- _Records to process_

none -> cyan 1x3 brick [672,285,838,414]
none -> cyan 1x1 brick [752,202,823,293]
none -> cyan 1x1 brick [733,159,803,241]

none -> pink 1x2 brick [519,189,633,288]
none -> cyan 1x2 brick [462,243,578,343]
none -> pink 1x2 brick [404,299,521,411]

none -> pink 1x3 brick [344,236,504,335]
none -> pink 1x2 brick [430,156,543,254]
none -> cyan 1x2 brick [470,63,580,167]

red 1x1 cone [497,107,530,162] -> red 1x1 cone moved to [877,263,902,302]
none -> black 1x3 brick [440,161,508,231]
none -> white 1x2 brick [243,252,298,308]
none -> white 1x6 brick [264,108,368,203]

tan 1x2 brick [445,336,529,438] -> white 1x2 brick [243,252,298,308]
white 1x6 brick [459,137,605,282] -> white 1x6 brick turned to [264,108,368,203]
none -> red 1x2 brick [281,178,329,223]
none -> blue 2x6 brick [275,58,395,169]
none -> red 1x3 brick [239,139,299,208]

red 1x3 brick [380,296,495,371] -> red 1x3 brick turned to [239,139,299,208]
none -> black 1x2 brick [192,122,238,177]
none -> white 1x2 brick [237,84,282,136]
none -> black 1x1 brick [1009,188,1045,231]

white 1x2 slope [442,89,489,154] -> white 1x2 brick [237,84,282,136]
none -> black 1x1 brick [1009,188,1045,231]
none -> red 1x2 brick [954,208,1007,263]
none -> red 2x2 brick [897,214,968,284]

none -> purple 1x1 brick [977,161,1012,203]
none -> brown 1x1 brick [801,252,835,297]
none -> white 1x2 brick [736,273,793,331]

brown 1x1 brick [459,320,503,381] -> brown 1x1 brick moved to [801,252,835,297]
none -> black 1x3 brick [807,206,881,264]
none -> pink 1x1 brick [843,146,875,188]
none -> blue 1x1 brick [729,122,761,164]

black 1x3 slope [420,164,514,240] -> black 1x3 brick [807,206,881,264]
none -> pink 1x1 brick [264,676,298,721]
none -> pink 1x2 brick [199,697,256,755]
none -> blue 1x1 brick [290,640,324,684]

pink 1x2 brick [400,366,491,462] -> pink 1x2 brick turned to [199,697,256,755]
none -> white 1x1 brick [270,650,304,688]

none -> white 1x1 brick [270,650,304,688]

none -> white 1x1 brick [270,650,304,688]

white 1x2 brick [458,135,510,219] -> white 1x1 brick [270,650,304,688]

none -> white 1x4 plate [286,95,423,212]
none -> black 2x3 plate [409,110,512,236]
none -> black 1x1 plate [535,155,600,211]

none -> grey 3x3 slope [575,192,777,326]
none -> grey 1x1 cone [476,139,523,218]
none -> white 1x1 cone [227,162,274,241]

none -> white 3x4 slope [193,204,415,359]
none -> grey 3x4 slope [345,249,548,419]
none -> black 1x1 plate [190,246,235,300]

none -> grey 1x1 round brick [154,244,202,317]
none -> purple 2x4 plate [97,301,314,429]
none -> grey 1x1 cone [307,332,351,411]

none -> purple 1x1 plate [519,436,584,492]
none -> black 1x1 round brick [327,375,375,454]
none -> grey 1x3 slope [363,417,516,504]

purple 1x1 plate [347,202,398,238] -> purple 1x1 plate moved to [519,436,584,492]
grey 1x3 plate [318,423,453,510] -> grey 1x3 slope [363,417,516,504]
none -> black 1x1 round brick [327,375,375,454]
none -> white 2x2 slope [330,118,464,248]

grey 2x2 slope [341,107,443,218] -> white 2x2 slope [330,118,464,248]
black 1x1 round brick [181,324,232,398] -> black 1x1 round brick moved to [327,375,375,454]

- _Directions_
Return all lines of the material that have "turned" in them.

- _Response to this exercise_
white 1x6 brick [459,137,605,282] -> white 1x6 brick turned to [264,108,368,203]
red 1x3 brick [380,296,495,371] -> red 1x3 brick turned to [239,139,299,208]
pink 1x2 brick [400,366,491,462] -> pink 1x2 brick turned to [199,697,256,755]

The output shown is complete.